## What is required:
Of the records that follow, copy only the lines from the line containing "(489, 205) = (168, 122): grey" to the line containing "(464, 552) = (216, 555): green", both included, exactly as written.
START Recorded information
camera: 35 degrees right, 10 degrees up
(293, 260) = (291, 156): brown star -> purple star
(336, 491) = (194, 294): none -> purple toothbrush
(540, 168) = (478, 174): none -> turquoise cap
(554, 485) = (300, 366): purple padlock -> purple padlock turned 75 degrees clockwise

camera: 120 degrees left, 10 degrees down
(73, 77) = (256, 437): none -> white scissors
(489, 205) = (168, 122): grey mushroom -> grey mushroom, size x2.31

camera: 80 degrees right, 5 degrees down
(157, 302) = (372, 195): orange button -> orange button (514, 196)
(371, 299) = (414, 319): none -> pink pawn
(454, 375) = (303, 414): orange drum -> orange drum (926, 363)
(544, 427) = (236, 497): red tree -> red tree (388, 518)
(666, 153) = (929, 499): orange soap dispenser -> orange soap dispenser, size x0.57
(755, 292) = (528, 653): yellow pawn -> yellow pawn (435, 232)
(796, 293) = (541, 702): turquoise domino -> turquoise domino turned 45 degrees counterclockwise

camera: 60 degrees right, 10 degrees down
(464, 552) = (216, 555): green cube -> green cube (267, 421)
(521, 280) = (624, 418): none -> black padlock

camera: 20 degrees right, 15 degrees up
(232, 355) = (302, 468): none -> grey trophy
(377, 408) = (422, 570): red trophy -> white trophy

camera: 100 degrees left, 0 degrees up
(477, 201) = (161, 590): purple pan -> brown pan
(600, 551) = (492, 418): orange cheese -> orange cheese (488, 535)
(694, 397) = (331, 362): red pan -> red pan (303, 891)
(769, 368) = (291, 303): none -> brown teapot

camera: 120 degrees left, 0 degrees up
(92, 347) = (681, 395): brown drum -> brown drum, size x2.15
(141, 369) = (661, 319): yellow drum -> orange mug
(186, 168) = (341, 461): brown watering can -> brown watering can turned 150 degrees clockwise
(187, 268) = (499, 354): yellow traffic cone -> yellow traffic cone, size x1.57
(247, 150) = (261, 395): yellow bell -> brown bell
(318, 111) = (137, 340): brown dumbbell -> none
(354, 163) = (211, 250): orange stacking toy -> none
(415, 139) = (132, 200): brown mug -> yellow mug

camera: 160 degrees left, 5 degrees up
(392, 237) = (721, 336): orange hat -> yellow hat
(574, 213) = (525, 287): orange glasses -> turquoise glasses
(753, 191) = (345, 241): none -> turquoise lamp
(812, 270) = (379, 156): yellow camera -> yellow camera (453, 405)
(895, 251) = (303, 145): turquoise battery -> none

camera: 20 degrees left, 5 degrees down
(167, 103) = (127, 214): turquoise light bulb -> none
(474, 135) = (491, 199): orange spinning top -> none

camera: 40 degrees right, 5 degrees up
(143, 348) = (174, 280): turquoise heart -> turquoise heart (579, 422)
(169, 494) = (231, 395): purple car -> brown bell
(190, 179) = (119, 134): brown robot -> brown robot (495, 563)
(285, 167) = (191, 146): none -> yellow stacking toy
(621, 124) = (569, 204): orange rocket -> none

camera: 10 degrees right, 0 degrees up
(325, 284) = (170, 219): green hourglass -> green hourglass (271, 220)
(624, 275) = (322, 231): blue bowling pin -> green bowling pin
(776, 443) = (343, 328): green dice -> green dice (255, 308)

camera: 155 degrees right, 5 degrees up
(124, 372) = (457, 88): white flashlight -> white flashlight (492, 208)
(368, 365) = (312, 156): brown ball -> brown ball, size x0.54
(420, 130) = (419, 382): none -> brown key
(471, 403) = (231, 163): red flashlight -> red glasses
END Recorded information
## Answer box:
(489, 205) = (168, 122): grey mushroom -> grey mushroom, size x2.31

camera: 80 degrees right, 5 degrees down
(157, 302) = (372, 195): orange button -> orange button (514, 196)
(371, 299) = (414, 319): none -> pink pawn
(454, 375) = (303, 414): orange drum -> orange drum (926, 363)
(544, 427) = (236, 497): red tree -> red tree (388, 518)
(666, 153) = (929, 499): orange soap dispenser -> orange soap dispenser, size x0.57
(755, 292) = (528, 653): yellow pawn -> yellow pawn (435, 232)
(796, 293) = (541, 702): turquoise domino -> turquoise domino turned 45 degrees counterclockwise

camera: 60 degrees right, 10 degrees down
(464, 552) = (216, 555): green cube -> green cube (267, 421)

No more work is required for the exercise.